-- Assigned task --
Each line of the material should be retyped without alteration.

+++ Dataset

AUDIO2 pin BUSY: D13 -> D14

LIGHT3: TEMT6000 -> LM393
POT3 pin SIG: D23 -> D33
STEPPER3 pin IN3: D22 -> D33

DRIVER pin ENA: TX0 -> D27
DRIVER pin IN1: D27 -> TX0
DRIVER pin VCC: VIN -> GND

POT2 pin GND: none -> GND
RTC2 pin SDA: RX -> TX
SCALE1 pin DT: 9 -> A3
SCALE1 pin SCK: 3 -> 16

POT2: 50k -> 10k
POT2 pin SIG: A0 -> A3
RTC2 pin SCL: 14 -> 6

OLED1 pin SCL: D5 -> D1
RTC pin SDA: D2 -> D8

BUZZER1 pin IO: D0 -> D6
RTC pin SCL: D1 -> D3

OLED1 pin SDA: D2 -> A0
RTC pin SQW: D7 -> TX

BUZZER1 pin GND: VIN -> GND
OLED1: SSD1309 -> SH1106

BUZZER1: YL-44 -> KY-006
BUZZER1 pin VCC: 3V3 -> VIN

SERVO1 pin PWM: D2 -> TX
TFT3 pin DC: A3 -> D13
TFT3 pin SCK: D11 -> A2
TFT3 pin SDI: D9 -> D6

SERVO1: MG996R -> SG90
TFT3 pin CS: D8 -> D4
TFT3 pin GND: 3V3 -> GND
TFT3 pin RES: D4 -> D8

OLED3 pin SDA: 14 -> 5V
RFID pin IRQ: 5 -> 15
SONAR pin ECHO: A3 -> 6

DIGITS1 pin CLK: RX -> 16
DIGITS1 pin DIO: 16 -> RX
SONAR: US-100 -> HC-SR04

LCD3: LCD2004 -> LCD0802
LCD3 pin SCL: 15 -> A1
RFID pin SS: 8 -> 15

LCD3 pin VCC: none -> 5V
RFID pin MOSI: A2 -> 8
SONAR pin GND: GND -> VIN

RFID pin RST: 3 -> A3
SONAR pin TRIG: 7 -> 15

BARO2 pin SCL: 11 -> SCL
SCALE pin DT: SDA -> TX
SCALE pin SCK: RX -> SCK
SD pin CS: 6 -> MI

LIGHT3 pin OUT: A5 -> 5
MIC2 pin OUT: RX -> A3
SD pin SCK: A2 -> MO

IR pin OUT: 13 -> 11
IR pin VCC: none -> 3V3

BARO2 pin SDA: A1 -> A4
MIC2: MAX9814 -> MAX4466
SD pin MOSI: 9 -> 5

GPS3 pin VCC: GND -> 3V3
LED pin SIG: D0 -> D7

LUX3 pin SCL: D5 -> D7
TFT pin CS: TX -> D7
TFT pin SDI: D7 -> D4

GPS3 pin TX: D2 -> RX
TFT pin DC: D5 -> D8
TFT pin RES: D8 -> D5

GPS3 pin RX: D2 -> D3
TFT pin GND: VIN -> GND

++++++

-- Result --
AUDIO2 pin BUSY: D13 -> D14

LIGHT3: TEMT6000 -> LM393
POT3 pin SIG: D23 -> D33
STEPPER3 pin IN3: D22 -> D33

DRIVER pin ENA: TX0 -> D27
DRIVER pin IN1: D27 -> TX0
DRIVER pin VCC: VIN -> GND

POT2 pin GND: none -> GND
RTC2 pin SDA: RX -> TX
SCALE1 pin DT: 9 -> A3
SCALE1 pin SCK: 3 -> 16

POT2: 50k -> 10k
POT2 pin SIG: A0 -> A3
RTC2 pin SCL: 14 -> 6

OLED1 pin SCL: D5 -> D1
RTC pin SDA: D2 -> D8

BUZZER1 pin IO: D0 -> D6
RTC pin SCL: D1 -> D3

OLED1 pin SDA: D2 -> A0
RTC pin SQW: D7 -> TX

BUZZER1 pin GND: VIN -> GND
OLED1: SSD1309 -> SH1106

BUZZER1: YL-44 -> KY-006
BUZZER1 pin VCC: 3V3 -> VIN

SERVO1 pin PWM: D2 -> TX
TFT3 pin DC: A3 -> D13
TFT3 pin SCK: D11 -> A2
TFT3 pin SDI: D9 -> D6

SERVO1: MG996R -> SG90
TFT3 pin CS: D8 -> D4
TFT3 pin GND: 3V3 -> GND
TFT3 pin RES: D4 -> D8

OLED3 pin SDA: 14 -> 5V
RFID pin IRQ: 5 -> 15
SONAR pin ECHO: A3 -> 6

DIGITS1 pin CLK: RX -> 16
DIGITS1 pin DIO: 16 -> RX
SONAR: US-100 -> HC-SR04

LCD3: LCD2004 -> LCD0802
LCD3 pin SCL: 15 -> A1
RFID pin SS: 8 -> 15

LCD3 pin VCC: none -> 5V
RFID pin MOSI: A2 -> 8
SONAR pin GND: GND -> VIN

RFID pin RST: 3 -> A3
SONAR pin TRIG: 7 -> 15

BARO2 pin SCL: 11 -> SCL
SCALE pin DT: SDA -> TX
SCALE pin SCK: RX -> SCK
SD pin CS: 6 -> MI

LIGHT3 pin OUT: A5 -> 5
MIC2 pin OUT: RX -> A3
SD pin SCK: A2 -> MO

IR pin OUT: 13 -> 11
IR pin VCC: none -> 3V3

BARO2 pin SDA: A1 -> A4
MIC2: MAX9814 -> MAX4466
SD pin MOSI: 9 -> 5

GPS3 pin VCC: GND -> 3V3
LED pin SIG: D0 -> D7

LUX3 pin SCL: D5 -> D7
TFT pin CS: TX -> D7
TFT pin SDI: D7 -> D4

GPS3 pin TX: D2 -> RX
TFT pin DC: D5 -> D8
TFT pin RES: D8 -> D5

GPS3 pin RX: D2 -> D3
TFT pin GND: VIN -> GND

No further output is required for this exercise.